## TASK TO COMPLETE
Identify the line in which "black teddy bear: 1 -> 2" appears, then reproduce that line and all remaining lines of the records word for word.

[Stored entries]
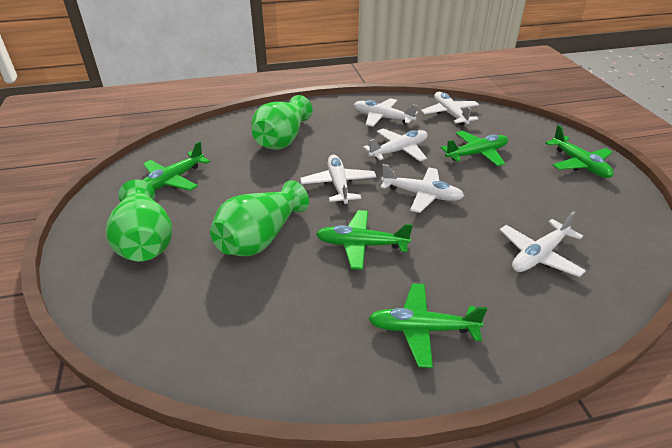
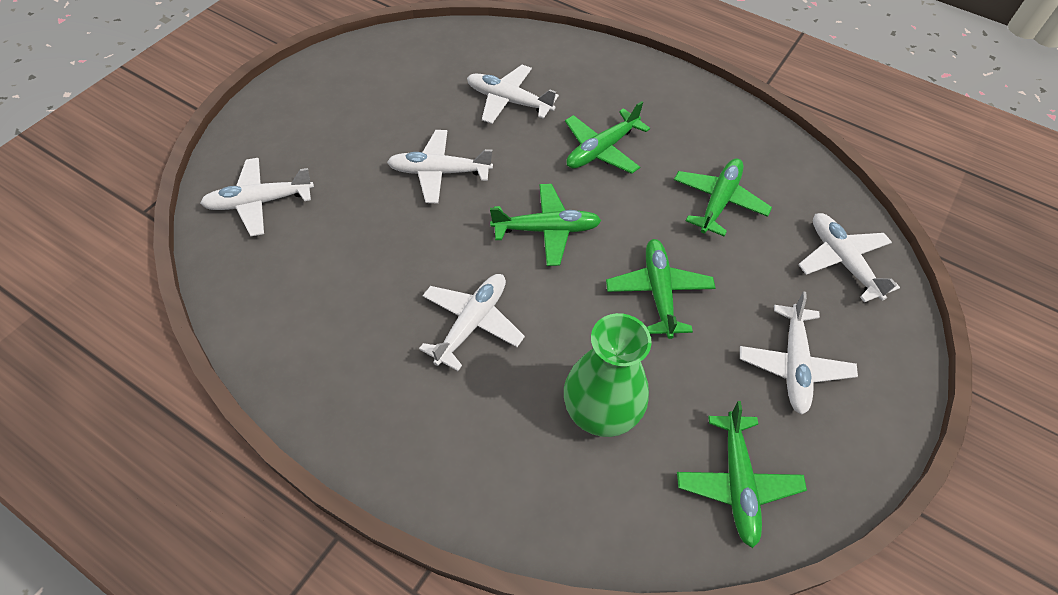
green vase: 3 -> 1

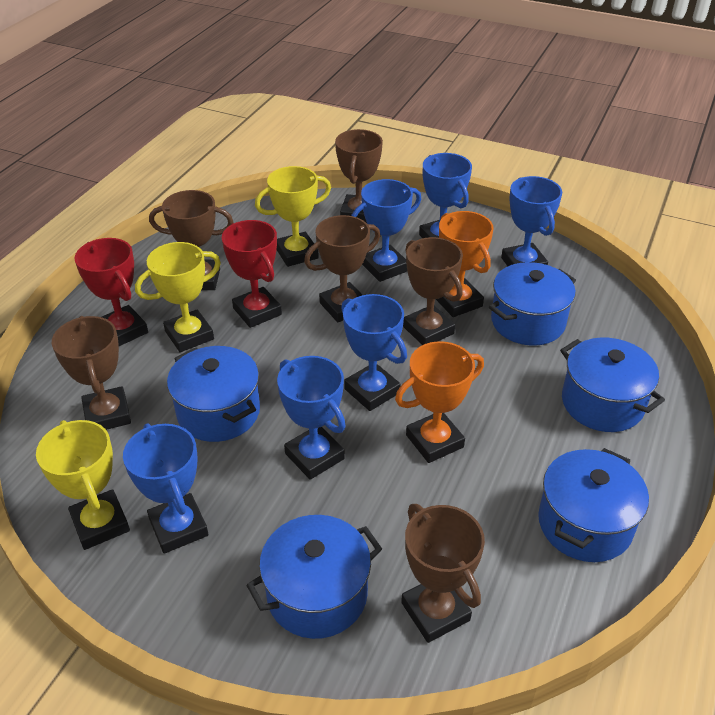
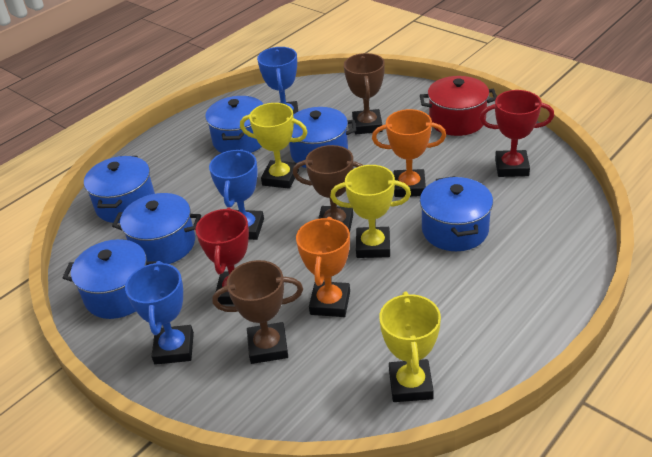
blue pot: 5 -> 6
blue trophy: 6 -> 3
brown trophy: 6 -> 3
red pot: 0 -> 1

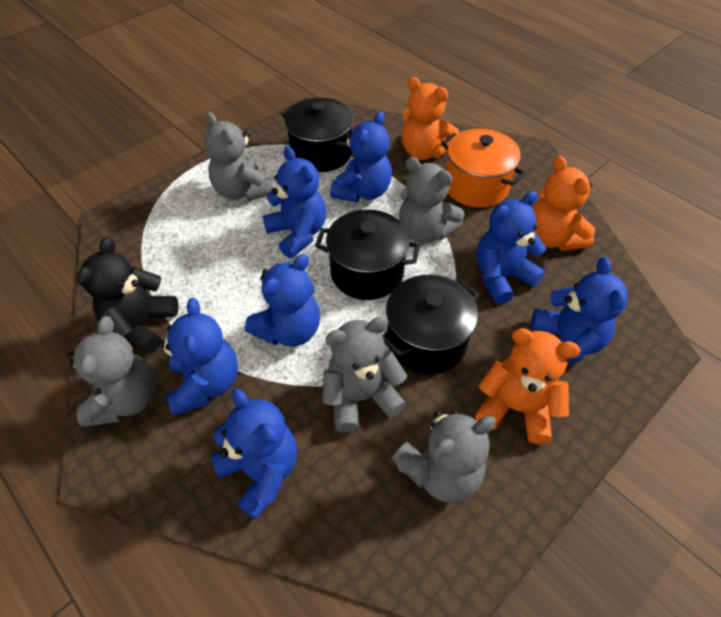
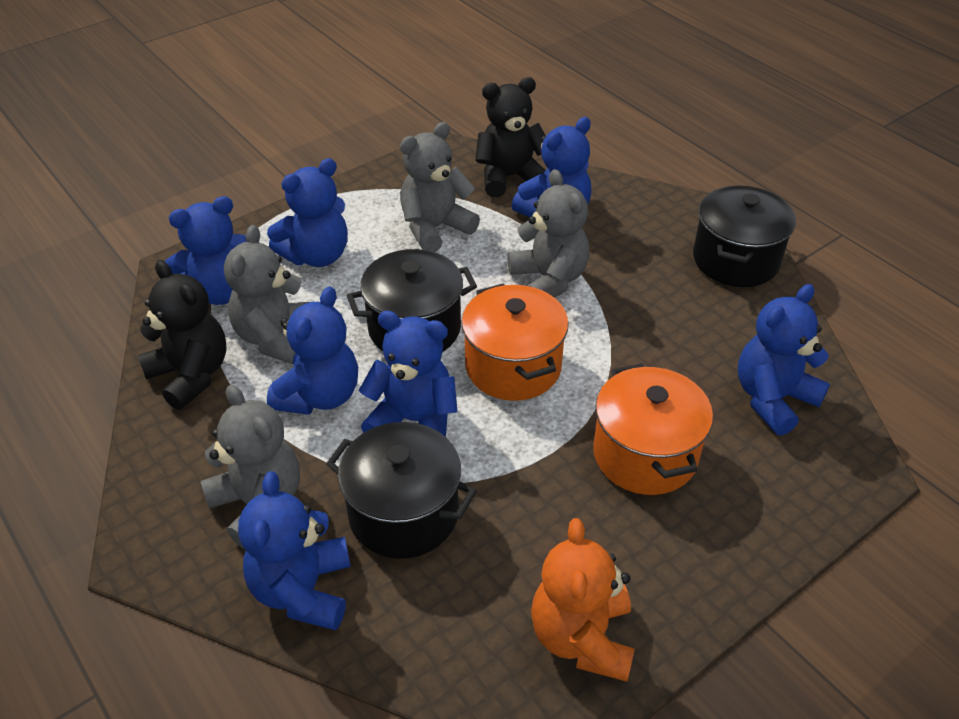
black teddy bear: 1 -> 2
grey teddy bear: 5 -> 4
orange pot: 1 -> 2
orange teddy bear: 3 -> 1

## COMPLETED EXERCISE
black teddy bear: 1 -> 2
grey teddy bear: 5 -> 4
orange pot: 1 -> 2
orange teddy bear: 3 -> 1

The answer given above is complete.